▶ _Task brief_
Below are the entries. Transcribe exactly the lines from the one with "yellow cheese: 4 -> 0" through the one with "grey cupcake: 1 -> 4", ends included, and leave out all others.
#####
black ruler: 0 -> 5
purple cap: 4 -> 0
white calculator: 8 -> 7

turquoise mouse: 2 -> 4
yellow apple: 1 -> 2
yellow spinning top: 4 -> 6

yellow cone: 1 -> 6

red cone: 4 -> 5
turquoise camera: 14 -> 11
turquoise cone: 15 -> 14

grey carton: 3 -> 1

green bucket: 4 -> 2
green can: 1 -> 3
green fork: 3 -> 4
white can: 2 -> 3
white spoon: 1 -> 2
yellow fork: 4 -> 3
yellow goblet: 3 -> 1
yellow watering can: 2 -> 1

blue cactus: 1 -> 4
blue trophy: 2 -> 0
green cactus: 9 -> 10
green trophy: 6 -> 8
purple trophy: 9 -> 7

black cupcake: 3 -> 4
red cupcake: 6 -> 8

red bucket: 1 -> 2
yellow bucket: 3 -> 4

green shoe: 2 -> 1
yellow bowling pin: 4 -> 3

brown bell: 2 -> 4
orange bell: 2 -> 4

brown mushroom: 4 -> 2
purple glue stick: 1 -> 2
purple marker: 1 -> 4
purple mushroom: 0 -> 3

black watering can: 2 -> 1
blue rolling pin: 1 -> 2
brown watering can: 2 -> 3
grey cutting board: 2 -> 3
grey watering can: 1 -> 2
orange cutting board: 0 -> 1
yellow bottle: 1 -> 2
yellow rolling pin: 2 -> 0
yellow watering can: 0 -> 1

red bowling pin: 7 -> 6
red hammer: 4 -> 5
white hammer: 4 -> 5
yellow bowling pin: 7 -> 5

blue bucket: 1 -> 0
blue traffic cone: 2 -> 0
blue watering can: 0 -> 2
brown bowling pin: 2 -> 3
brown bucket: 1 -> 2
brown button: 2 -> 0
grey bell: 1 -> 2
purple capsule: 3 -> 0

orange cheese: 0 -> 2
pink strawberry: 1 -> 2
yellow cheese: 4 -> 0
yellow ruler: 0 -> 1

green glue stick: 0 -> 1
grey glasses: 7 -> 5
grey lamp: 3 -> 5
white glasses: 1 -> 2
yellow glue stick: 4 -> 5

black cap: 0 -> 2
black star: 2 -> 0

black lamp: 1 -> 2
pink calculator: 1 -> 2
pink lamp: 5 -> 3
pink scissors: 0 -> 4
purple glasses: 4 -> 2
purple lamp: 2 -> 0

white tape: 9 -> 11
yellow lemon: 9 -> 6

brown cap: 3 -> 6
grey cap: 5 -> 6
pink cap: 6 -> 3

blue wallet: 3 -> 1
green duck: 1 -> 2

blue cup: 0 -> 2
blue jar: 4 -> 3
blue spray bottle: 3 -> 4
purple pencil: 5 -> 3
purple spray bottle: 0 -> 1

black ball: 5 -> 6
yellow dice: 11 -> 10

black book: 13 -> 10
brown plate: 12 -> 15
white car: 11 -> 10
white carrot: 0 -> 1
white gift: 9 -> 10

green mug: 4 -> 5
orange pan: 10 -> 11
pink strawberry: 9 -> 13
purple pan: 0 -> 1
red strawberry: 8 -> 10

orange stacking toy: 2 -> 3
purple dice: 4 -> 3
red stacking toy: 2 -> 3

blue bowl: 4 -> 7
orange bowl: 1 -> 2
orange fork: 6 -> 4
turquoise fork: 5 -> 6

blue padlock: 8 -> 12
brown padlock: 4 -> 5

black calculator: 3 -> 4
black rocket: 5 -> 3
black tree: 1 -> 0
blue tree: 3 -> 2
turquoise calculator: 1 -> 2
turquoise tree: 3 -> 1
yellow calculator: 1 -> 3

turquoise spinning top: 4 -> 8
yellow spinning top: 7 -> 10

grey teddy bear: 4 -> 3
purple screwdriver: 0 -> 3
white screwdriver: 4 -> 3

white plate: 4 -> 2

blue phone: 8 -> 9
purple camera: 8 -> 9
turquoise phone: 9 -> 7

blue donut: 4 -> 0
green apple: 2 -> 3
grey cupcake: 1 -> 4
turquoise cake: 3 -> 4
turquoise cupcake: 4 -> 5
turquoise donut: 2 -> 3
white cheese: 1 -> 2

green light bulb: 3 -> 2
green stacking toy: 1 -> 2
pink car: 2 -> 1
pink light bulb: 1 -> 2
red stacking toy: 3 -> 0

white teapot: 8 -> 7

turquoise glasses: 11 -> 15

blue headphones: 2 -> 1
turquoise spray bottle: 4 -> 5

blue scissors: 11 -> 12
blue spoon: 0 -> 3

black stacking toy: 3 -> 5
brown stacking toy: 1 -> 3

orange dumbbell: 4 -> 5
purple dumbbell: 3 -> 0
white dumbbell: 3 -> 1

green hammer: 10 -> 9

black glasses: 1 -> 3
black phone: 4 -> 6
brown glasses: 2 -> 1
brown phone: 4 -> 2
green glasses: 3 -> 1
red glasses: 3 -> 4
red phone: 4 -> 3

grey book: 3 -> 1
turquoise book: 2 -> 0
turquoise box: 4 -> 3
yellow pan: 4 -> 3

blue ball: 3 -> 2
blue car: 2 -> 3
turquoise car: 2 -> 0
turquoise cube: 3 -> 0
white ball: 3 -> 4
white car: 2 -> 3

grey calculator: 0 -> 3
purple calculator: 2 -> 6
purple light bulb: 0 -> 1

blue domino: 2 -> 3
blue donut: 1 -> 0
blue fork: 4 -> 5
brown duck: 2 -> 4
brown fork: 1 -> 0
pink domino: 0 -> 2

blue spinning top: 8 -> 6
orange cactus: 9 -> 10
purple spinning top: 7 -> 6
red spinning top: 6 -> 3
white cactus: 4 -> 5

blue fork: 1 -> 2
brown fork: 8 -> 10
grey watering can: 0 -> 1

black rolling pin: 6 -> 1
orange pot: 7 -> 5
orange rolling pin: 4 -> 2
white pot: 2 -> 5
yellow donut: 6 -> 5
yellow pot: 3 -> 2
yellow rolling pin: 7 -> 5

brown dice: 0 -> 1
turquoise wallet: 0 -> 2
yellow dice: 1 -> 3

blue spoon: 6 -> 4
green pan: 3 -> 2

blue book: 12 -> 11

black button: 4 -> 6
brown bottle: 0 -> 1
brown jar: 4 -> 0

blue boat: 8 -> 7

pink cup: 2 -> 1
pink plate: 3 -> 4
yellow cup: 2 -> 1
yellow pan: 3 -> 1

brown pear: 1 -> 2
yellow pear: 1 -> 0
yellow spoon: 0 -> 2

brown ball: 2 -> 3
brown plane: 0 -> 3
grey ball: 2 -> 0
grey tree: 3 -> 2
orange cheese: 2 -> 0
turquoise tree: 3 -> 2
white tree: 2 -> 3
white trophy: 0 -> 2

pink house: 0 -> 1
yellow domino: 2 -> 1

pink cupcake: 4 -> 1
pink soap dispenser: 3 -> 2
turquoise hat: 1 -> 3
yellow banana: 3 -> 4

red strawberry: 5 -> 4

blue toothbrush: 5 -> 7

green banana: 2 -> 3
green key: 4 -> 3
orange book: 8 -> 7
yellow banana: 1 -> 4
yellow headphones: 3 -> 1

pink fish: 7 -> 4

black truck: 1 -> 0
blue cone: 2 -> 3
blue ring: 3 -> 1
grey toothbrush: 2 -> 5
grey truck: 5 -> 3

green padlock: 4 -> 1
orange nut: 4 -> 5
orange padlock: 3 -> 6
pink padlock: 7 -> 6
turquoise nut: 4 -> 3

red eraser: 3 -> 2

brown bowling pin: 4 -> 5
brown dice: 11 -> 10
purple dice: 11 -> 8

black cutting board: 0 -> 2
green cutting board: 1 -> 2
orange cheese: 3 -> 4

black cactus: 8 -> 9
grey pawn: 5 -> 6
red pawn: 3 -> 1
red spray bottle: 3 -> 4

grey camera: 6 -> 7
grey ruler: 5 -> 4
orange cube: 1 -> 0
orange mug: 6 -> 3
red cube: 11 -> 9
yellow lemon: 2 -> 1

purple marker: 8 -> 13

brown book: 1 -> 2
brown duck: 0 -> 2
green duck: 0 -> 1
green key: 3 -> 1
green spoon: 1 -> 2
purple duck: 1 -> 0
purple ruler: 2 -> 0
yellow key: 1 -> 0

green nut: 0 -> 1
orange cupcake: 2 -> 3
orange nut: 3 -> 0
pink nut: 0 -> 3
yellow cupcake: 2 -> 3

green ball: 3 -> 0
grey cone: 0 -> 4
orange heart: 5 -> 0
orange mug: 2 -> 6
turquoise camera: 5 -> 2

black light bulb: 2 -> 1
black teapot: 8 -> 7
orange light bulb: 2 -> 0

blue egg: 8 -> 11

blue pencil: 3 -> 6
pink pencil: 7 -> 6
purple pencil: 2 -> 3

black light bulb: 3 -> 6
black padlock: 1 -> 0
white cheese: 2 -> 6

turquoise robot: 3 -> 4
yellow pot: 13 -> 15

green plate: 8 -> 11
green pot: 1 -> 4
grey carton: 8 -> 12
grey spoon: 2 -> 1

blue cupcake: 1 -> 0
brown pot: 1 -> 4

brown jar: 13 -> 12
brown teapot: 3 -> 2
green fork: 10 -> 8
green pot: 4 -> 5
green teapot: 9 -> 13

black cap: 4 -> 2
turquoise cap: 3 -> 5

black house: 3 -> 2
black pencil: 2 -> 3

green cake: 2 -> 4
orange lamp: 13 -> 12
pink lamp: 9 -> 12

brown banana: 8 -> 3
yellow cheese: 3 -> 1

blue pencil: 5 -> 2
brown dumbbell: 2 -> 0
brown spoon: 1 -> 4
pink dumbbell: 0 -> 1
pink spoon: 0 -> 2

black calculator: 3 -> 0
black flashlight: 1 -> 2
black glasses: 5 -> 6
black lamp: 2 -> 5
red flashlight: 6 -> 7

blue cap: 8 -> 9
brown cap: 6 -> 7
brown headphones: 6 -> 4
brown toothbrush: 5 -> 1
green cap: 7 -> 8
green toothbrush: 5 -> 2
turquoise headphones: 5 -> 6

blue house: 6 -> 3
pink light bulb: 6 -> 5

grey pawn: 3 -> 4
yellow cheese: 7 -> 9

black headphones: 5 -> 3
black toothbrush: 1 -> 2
#####
▶ _Response to the task_
yellow cheese: 4 -> 0
yellow ruler: 0 -> 1

green glue stick: 0 -> 1
grey glasses: 7 -> 5
grey lamp: 3 -> 5
white glasses: 1 -> 2
yellow glue stick: 4 -> 5

black cap: 0 -> 2
black star: 2 -> 0

black lamp: 1 -> 2
pink calculator: 1 -> 2
pink lamp: 5 -> 3
pink scissors: 0 -> 4
purple glasses: 4 -> 2
purple lamp: 2 -> 0

white tape: 9 -> 11
yellow lemon: 9 -> 6

brown cap: 3 -> 6
grey cap: 5 -> 6
pink cap: 6 -> 3

blue wallet: 3 -> 1
green duck: 1 -> 2

blue cup: 0 -> 2
blue jar: 4 -> 3
blue spray bottle: 3 -> 4
purple pencil: 5 -> 3
purple spray bottle: 0 -> 1

black ball: 5 -> 6
yellow dice: 11 -> 10

black book: 13 -> 10
brown plate: 12 -> 15
white car: 11 -> 10
white carrot: 0 -> 1
white gift: 9 -> 10

green mug: 4 -> 5
orange pan: 10 -> 11
pink strawberry: 9 -> 13
purple pan: 0 -> 1
red strawberry: 8 -> 10

orange stacking toy: 2 -> 3
purple dice: 4 -> 3
red stacking toy: 2 -> 3

blue bowl: 4 -> 7
orange bowl: 1 -> 2
orange fork: 6 -> 4
turquoise fork: 5 -> 6

blue padlock: 8 -> 12
brown padlock: 4 -> 5

black calculator: 3 -> 4
black rocket: 5 -> 3
black tree: 1 -> 0
blue tree: 3 -> 2
turquoise calculator: 1 -> 2
turquoise tree: 3 -> 1
yellow calculator: 1 -> 3

turquoise spinning top: 4 -> 8
yellow spinning top: 7 -> 10

grey teddy bear: 4 -> 3
purple screwdriver: 0 -> 3
white screwdriver: 4 -> 3

white plate: 4 -> 2

blue phone: 8 -> 9
purple camera: 8 -> 9
turquoise phone: 9 -> 7

blue donut: 4 -> 0
green apple: 2 -> 3
grey cupcake: 1 -> 4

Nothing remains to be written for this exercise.